[Data for the task — start]

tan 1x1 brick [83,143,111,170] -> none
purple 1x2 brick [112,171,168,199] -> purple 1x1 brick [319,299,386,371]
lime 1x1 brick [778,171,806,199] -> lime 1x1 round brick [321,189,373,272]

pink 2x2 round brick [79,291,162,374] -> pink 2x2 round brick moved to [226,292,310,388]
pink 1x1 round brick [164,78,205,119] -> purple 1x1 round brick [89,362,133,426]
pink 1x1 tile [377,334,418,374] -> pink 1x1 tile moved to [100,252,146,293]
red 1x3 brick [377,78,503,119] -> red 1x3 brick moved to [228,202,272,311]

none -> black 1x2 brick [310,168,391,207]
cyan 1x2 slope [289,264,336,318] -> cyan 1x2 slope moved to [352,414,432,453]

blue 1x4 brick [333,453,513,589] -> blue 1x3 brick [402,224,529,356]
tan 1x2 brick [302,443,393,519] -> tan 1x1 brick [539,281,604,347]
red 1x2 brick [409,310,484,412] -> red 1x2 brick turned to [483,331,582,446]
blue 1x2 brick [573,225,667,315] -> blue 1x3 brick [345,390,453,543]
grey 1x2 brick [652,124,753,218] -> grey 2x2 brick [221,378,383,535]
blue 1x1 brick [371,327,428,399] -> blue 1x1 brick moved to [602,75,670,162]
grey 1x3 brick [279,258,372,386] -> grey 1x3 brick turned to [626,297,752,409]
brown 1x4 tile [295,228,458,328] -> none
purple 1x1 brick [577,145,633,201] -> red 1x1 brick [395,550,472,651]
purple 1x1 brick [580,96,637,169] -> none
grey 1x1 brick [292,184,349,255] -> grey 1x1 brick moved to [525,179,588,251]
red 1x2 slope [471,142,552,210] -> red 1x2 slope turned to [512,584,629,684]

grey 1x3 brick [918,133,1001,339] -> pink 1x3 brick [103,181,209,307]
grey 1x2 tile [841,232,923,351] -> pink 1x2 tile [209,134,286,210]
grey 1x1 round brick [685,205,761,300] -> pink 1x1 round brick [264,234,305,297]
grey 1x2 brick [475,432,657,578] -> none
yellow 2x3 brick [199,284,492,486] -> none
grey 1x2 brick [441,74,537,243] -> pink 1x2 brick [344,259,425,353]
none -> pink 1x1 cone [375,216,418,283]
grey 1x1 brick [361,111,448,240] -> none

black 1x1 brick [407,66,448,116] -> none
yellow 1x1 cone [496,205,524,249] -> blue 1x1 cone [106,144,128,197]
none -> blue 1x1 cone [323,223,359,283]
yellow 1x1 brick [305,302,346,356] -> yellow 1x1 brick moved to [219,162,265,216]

[Data for the task — finish]

**Request**
Retype exactly the lines from the start of the entries through the one with "pink 2x2 round brick [79,291,162,374]"; include both ends.

**Task output**
tan 1x1 brick [83,143,111,170] -> none
purple 1x2 brick [112,171,168,199] -> purple 1x1 brick [319,299,386,371]
lime 1x1 brick [778,171,806,199] -> lime 1x1 round brick [321,189,373,272]

pink 2x2 round brick [79,291,162,374] -> pink 2x2 round brick moved to [226,292,310,388]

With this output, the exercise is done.